The line containing "old: CobaltLaceUpShoe" marks where copying starts, so set down that line and each one after it exactly, through the end of the records.

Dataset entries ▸
################
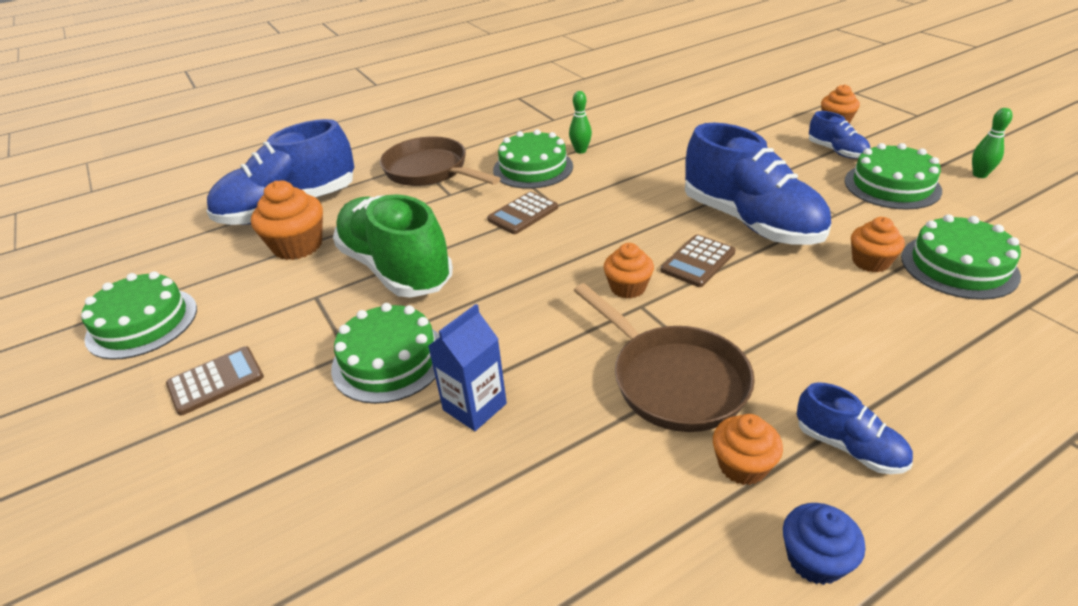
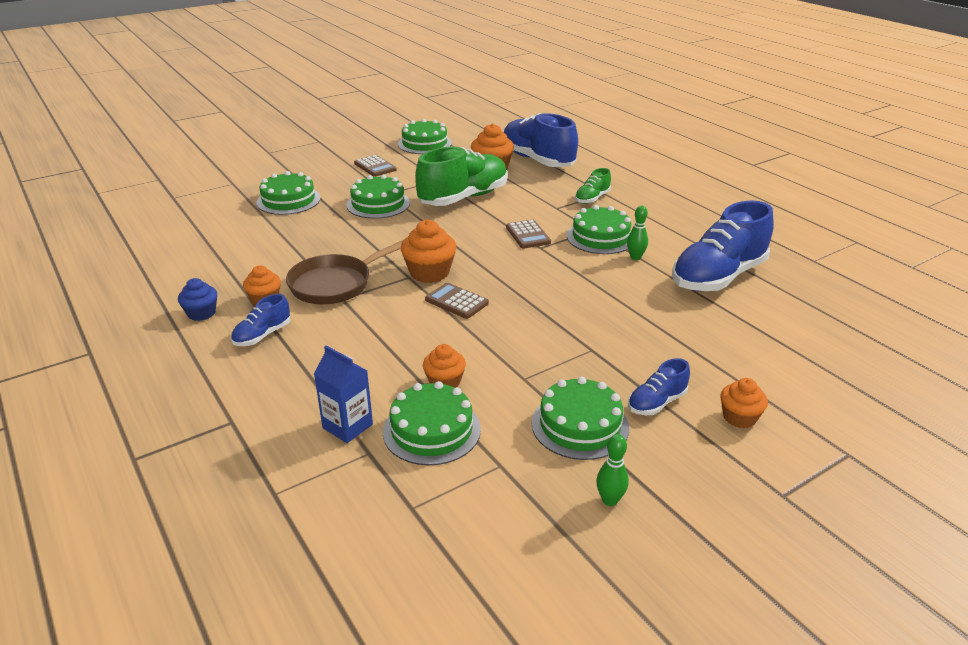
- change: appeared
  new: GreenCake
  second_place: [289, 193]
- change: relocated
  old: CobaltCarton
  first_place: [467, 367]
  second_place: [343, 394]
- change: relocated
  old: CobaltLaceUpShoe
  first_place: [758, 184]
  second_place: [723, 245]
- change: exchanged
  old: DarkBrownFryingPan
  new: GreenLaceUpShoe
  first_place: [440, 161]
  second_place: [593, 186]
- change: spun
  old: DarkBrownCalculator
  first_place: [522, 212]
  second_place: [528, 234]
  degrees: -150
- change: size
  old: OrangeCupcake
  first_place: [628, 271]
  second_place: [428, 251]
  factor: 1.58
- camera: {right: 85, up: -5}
################
Solution to the exercise ▸
  old: CobaltLaceUpShoe
  first_place: [758, 184]
  second_place: [723, 245]
- change: exchanged
  old: DarkBrownFryingPan
  new: GreenLaceUpShoe
  first_place: [440, 161]
  second_place: [593, 186]
- change: spun
  old: DarkBrownCalculator
  first_place: [522, 212]
  second_place: [528, 234]
  degrees: -150
- change: size
  old: OrangeCupcake
  first_place: [628, 271]
  second_place: [428, 251]
  factor: 1.58
- camera: {right: 85, up: -5}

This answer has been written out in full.